BRIEF
After finding the line with "R116: 33k (AGND, BASE) -> 33k (ALARM, DAC)" in the data below, set down exactly each line through the one with "U103 pin GP5: none -> U103/GP4", inclusive, and stop there.

DATA UNDER STUDY

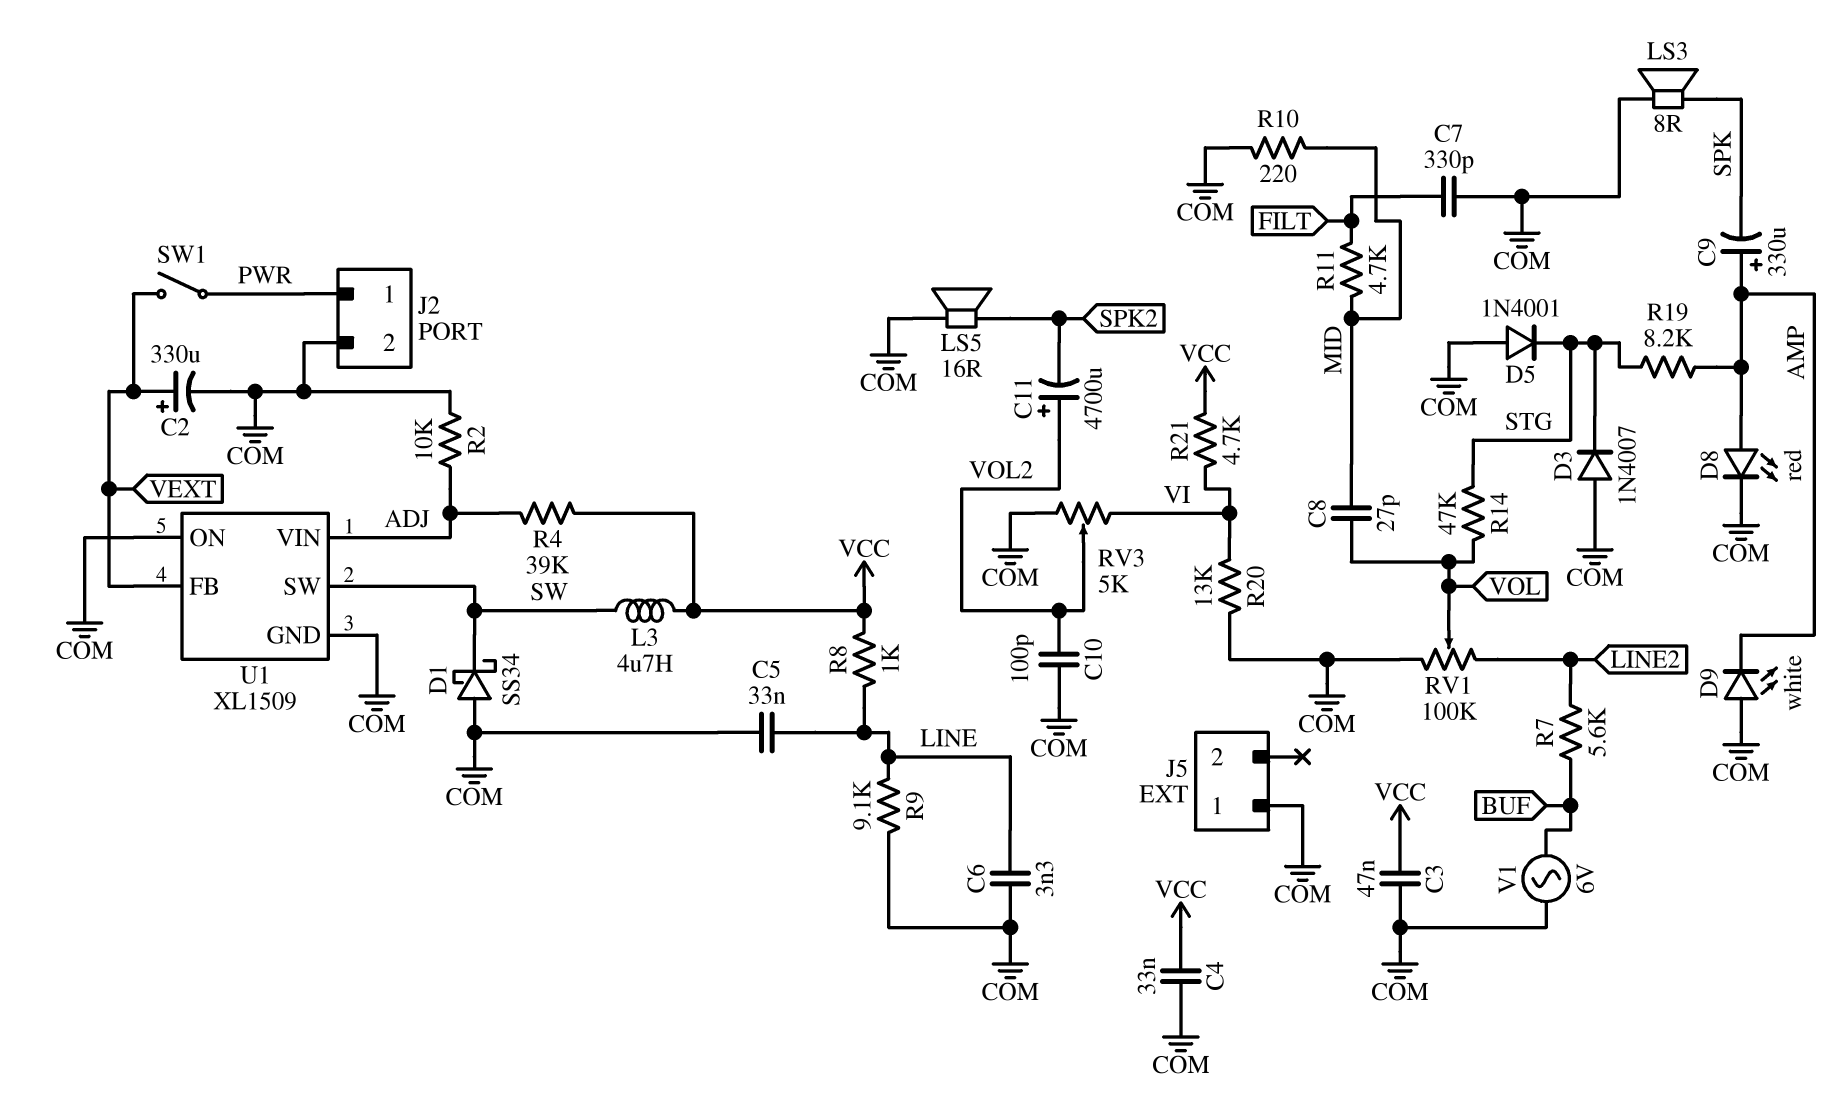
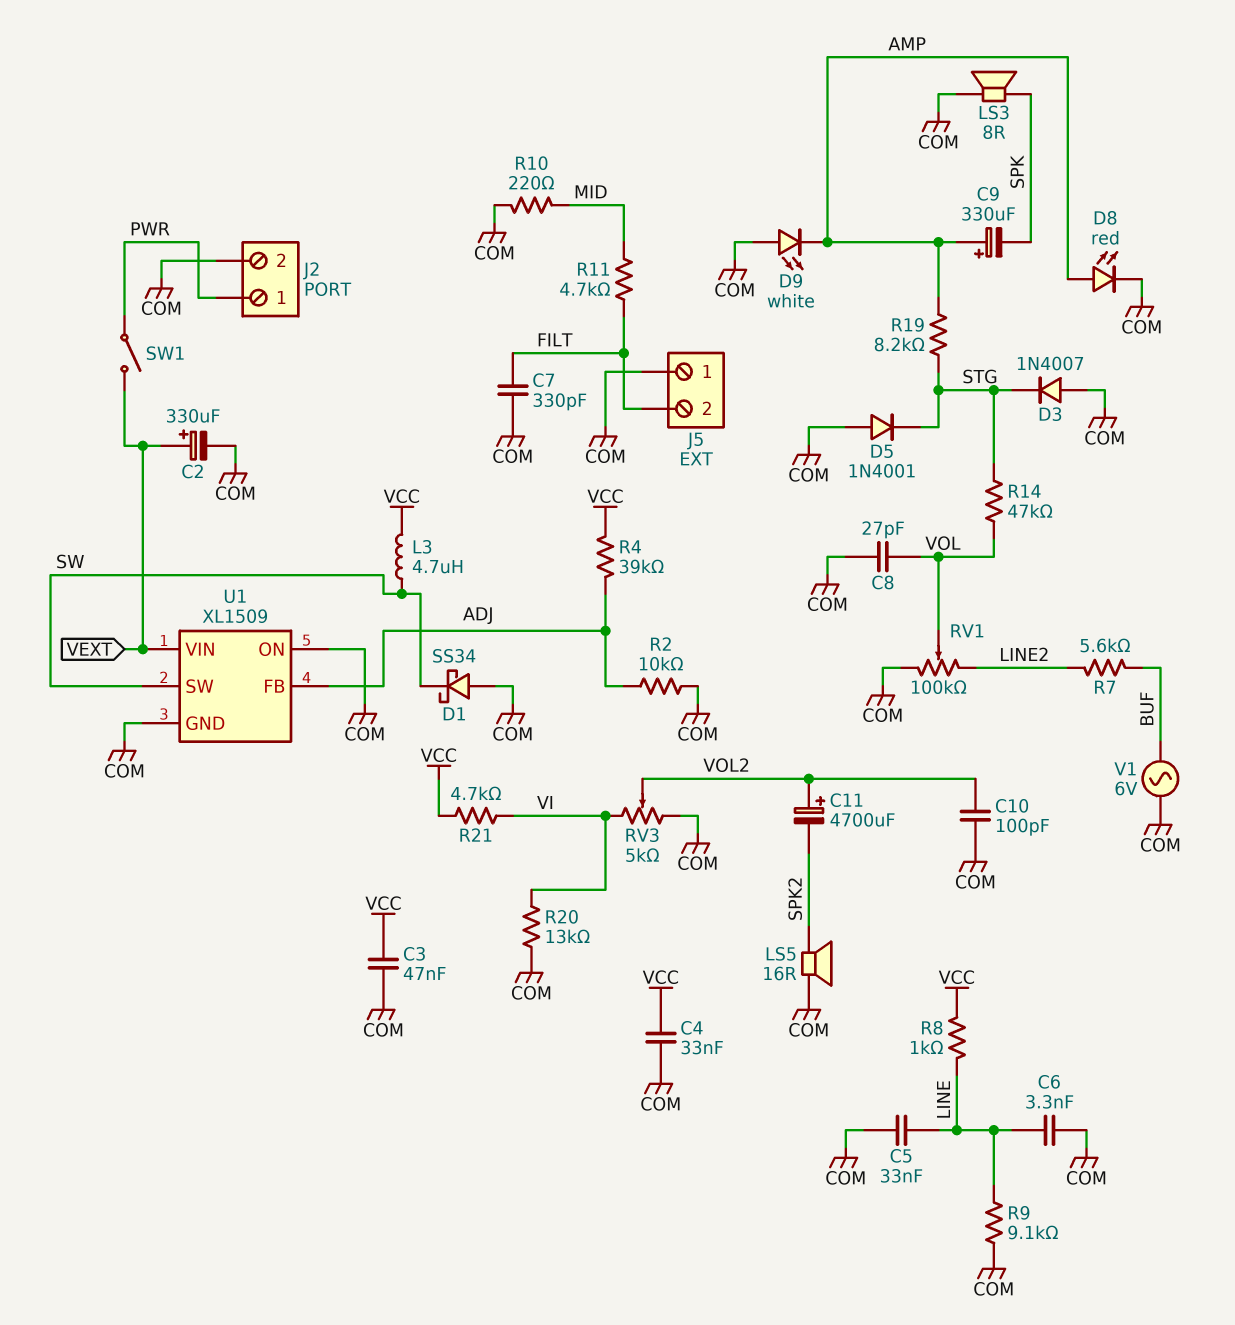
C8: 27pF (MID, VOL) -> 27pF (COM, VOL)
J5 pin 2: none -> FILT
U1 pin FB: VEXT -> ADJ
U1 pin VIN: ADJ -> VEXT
==
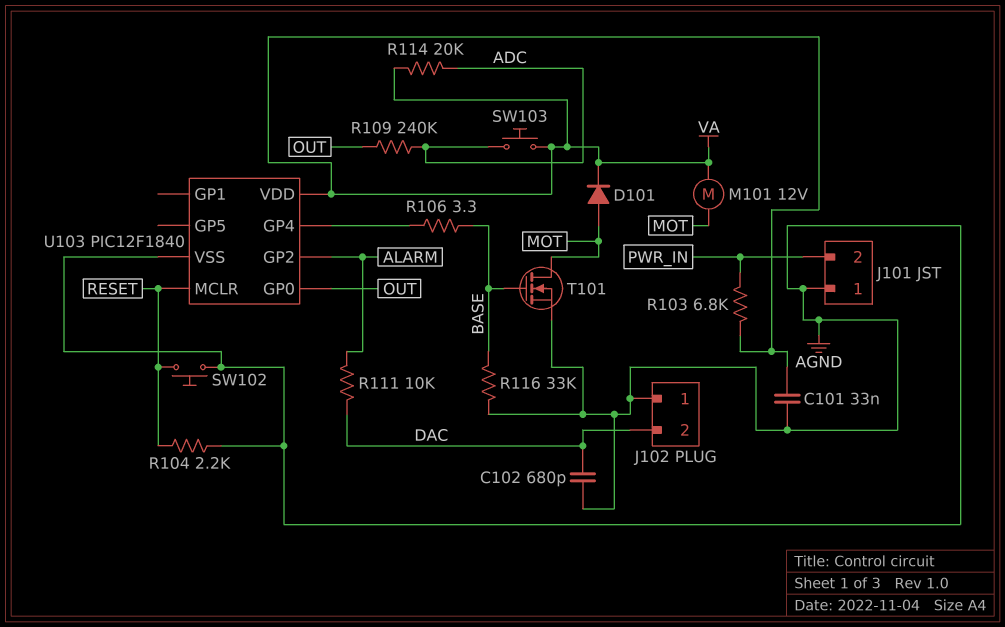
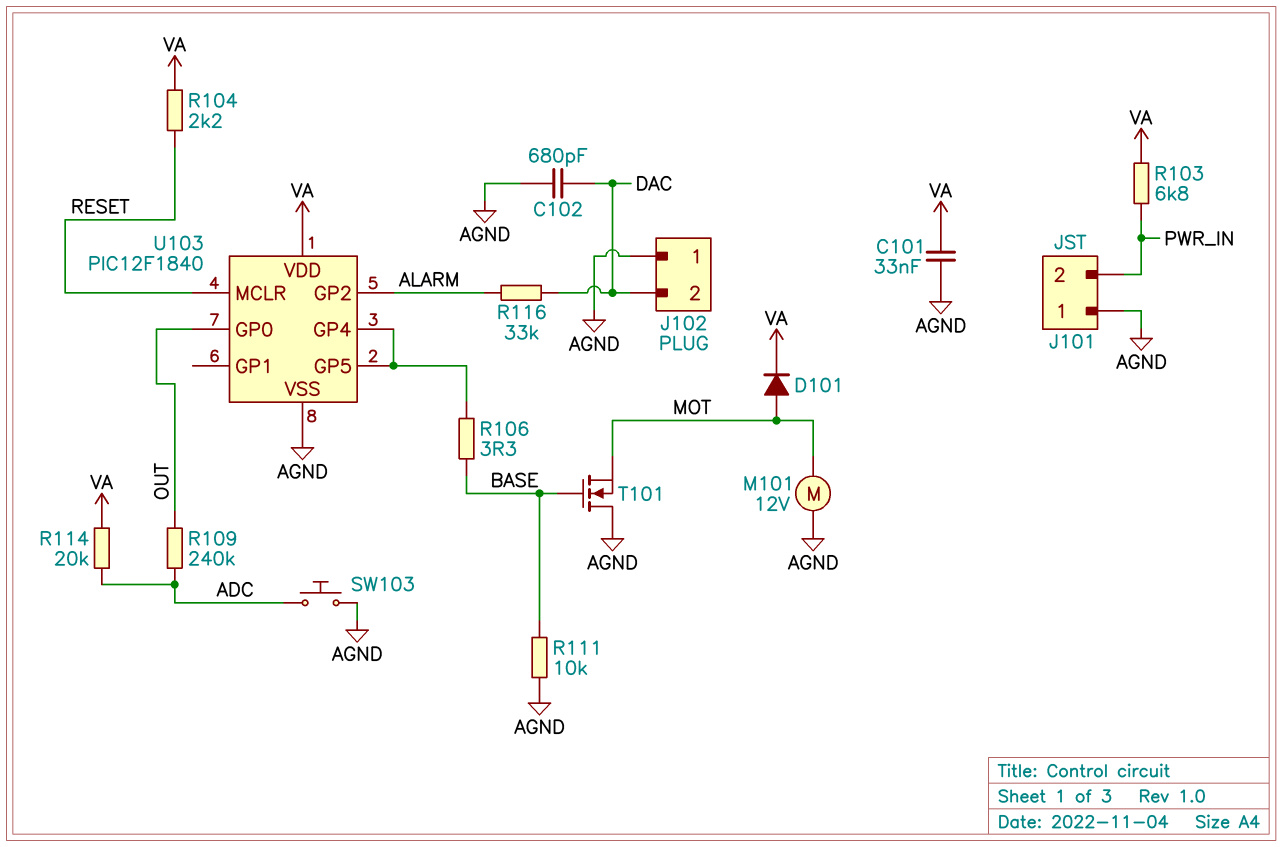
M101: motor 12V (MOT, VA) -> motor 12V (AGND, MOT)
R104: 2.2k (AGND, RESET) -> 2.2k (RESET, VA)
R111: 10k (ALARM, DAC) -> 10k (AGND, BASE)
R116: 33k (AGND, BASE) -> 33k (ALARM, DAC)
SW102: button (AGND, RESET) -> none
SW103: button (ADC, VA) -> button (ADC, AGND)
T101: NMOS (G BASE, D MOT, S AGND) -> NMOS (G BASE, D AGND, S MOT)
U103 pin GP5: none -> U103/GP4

ANSWER BOX
R116: 33k (AGND, BASE) -> 33k (ALARM, DAC)
SW102: button (AGND, RESET) -> none
SW103: button (ADC, VA) -> button (ADC, AGND)
T101: NMOS (G BASE, D MOT, S AGND) -> NMOS (G BASE, D AGND, S MOT)
U103 pin GP5: none -> U103/GP4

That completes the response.